---------- Dataset section ----------
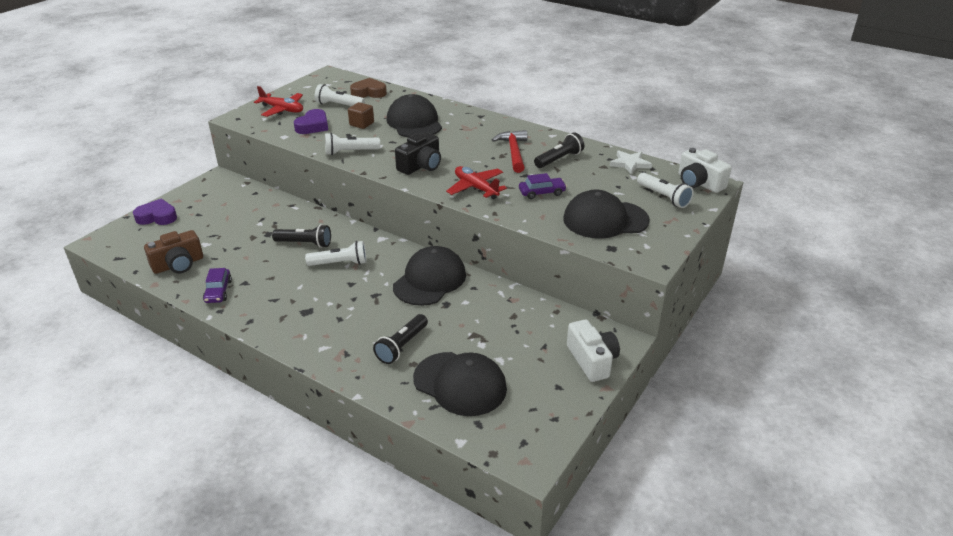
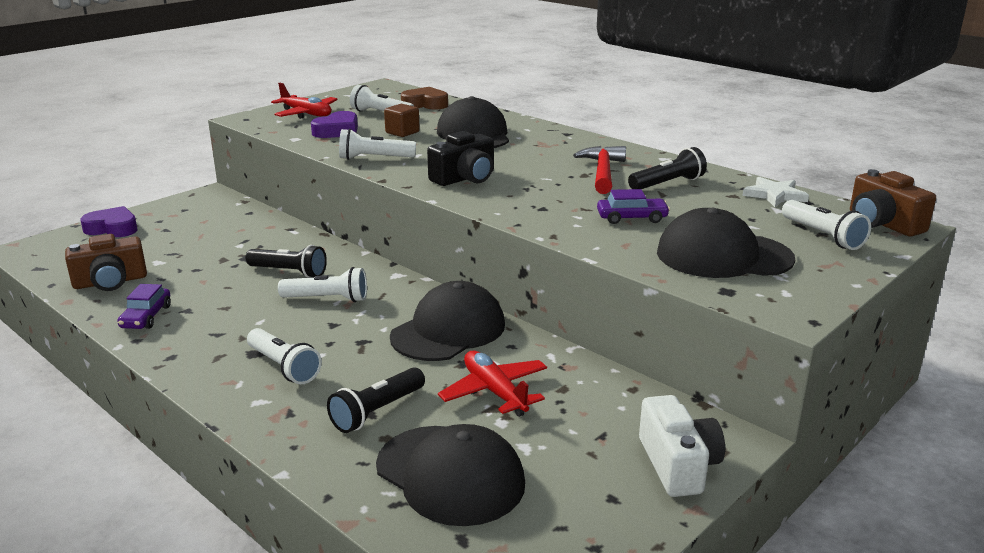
camera: 10 degrees right, 10 degrees down
(329, 320) = (283, 367): none -> white flashlight
(476, 188) = (535, 206): red plane -> red plane (494, 392)
(699, 183) = (882, 223): white camera -> brown camera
----------
* To do
What lines in the listing include the string "camera"? Copy them out.

* Exercise output
camera: 10 degrees right, 10 degrees down
(699, 183) = (882, 223): white camera -> brown camera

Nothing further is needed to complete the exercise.